» **Task brief**
Show each line in the entries below that contains the word "grace". Case counts, so only lines with that exact capitalization should be shown.

» **Provided records**
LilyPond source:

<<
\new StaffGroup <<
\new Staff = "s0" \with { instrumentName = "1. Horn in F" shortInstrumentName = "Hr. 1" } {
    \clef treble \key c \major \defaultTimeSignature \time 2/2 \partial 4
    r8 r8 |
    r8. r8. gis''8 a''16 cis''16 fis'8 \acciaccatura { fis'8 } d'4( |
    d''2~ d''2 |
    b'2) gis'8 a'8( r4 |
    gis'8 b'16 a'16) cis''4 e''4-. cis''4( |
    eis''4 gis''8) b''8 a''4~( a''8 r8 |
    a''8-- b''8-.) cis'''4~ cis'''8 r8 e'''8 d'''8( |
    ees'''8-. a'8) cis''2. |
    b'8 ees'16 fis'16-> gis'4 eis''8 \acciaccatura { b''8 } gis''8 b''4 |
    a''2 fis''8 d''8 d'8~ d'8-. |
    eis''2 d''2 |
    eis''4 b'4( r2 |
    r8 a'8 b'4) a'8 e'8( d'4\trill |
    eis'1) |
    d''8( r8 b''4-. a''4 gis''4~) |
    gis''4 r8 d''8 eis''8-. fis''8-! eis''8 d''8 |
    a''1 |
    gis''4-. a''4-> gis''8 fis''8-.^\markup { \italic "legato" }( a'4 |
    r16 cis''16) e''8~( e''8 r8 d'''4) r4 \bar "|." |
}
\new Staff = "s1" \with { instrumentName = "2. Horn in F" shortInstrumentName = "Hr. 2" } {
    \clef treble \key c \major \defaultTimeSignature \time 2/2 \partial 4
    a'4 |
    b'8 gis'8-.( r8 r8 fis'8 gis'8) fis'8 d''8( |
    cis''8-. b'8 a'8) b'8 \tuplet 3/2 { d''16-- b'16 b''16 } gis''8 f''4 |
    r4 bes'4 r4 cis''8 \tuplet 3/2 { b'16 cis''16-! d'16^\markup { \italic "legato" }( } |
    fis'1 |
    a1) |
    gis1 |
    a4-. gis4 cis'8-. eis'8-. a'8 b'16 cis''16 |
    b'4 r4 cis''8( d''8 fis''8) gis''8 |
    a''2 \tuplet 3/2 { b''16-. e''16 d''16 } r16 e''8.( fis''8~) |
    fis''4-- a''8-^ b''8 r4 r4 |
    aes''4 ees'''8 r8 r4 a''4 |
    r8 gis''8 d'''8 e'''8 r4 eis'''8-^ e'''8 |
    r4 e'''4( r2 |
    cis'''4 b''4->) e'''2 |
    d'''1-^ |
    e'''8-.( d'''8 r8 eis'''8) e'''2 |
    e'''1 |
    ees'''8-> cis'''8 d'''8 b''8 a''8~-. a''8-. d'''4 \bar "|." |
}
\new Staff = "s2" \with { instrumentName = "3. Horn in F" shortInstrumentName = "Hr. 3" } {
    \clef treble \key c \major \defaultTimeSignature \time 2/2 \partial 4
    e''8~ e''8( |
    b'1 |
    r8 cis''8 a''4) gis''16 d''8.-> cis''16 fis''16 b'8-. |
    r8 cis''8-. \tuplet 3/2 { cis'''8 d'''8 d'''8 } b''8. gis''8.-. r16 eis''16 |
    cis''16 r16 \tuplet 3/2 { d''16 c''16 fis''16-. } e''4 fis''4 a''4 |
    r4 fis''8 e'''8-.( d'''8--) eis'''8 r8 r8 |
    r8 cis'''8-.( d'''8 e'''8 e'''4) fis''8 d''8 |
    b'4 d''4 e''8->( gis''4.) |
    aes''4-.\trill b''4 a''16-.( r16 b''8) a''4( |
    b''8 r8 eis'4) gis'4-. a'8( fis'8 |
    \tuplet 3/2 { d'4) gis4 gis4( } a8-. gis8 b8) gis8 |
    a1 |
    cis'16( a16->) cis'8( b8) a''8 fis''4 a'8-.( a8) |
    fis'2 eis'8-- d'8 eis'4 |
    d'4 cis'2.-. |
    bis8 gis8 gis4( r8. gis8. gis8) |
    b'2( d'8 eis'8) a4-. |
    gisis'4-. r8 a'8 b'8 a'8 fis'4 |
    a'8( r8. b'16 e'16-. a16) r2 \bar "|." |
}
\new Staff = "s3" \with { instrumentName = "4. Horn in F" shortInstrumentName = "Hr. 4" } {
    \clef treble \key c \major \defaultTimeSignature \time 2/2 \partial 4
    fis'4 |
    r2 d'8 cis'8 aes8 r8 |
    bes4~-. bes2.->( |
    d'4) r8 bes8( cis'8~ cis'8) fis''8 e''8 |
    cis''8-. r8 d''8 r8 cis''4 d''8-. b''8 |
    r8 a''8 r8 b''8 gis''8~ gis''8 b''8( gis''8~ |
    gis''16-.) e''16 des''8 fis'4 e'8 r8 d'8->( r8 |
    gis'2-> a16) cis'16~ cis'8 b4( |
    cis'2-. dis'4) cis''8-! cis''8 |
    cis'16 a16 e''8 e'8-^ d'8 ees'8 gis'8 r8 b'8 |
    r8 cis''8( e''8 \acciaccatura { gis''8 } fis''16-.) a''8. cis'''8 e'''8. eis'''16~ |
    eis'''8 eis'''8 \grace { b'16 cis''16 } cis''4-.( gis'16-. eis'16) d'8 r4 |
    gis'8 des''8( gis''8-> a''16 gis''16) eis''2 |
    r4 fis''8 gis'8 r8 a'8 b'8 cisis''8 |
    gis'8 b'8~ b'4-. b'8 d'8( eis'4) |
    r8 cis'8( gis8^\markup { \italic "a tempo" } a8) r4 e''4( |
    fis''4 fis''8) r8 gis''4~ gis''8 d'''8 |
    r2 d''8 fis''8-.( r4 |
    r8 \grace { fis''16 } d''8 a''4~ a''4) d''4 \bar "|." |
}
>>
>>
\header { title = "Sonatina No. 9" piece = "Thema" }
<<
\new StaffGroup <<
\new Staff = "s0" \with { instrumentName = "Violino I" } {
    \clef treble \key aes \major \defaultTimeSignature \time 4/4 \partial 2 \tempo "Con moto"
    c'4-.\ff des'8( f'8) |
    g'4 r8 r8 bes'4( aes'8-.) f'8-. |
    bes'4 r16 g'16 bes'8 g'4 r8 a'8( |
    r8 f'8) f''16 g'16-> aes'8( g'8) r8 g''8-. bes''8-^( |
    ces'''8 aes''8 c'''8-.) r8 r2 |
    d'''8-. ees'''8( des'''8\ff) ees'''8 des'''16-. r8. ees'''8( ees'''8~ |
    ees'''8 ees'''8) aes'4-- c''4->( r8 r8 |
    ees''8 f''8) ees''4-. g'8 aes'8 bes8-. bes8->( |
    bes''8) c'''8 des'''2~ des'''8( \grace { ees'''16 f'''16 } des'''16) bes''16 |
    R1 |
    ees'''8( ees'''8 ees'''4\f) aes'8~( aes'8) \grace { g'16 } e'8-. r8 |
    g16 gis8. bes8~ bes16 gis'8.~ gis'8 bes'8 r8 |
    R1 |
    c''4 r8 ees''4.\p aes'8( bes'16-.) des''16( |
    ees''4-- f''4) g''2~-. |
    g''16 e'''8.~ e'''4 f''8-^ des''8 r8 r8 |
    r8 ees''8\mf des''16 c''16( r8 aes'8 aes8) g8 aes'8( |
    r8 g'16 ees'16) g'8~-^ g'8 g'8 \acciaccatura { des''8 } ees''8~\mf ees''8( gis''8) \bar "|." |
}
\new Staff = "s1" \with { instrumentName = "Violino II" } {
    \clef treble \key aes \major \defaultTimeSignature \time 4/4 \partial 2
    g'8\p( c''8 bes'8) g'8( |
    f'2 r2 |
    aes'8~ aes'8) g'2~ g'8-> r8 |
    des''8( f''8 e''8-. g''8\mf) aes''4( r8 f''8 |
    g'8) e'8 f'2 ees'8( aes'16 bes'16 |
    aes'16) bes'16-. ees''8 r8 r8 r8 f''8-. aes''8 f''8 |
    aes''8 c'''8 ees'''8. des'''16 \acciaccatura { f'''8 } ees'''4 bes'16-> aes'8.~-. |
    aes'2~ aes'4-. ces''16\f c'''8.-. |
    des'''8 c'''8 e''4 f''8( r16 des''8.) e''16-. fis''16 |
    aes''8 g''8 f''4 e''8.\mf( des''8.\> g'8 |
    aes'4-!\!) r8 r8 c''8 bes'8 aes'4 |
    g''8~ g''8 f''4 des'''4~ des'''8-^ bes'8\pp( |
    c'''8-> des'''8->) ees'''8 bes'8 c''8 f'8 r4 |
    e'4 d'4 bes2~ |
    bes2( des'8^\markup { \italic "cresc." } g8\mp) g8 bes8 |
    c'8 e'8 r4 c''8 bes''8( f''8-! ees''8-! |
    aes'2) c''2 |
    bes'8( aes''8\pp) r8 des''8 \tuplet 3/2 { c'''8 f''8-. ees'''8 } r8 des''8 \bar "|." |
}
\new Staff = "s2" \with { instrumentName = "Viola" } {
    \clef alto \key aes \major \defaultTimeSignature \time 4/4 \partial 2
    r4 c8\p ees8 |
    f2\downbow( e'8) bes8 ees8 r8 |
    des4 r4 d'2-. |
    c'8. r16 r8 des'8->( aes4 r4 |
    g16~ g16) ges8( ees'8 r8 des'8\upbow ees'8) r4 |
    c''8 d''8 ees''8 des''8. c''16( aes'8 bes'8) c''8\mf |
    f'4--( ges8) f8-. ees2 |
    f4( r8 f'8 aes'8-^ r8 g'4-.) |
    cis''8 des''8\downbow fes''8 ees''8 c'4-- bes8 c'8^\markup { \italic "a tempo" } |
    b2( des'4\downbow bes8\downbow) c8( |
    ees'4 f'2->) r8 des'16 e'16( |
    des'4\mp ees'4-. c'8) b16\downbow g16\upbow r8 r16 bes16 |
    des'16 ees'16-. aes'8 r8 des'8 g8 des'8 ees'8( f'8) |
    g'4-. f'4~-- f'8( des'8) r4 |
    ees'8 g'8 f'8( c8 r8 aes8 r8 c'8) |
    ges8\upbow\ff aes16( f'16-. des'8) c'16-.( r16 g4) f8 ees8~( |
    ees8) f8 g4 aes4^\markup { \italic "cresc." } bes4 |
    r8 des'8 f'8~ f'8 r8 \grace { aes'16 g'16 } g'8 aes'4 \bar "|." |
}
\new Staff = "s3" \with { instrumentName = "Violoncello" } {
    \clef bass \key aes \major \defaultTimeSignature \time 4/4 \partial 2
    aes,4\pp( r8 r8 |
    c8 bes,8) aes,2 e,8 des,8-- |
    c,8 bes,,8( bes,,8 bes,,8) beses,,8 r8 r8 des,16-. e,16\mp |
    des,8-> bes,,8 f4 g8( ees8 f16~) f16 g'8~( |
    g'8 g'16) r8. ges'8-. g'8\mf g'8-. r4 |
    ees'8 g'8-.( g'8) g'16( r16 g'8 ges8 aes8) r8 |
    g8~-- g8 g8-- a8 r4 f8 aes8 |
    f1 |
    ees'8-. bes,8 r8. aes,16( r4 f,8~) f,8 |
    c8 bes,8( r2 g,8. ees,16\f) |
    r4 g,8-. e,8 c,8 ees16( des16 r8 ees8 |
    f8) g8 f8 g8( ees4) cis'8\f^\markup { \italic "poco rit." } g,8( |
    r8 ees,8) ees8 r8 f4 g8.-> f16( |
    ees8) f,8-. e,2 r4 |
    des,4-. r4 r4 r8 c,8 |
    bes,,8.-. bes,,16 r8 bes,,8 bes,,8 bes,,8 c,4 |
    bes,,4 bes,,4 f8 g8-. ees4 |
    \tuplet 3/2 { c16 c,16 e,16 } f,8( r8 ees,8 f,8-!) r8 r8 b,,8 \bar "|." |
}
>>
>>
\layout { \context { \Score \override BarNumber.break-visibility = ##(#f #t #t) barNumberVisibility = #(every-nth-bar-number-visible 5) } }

» **Response to the task**
    eis'''8 eis'''8 \grace { b'16 cis''16 } cis''4-.( gis'16-. eis'16) d'8 r4 |
    r8 \grace { fis''16 } d''8 a''4~ a''4) d''4 \bar "|." |
    bes''8) c'''8 des'''2~ des'''8( \grace { ees'''16 f'''16 } des'''16) bes''16 |
    ees'''8( ees'''8 ees'''4\f) aes'8~( aes'8) \grace { g'16 } e'8-. r8 |
    r8 des'8 f'8~ f'8 r8 \grace { aes'16 g'16 } g'8 aes'4 \bar "|." |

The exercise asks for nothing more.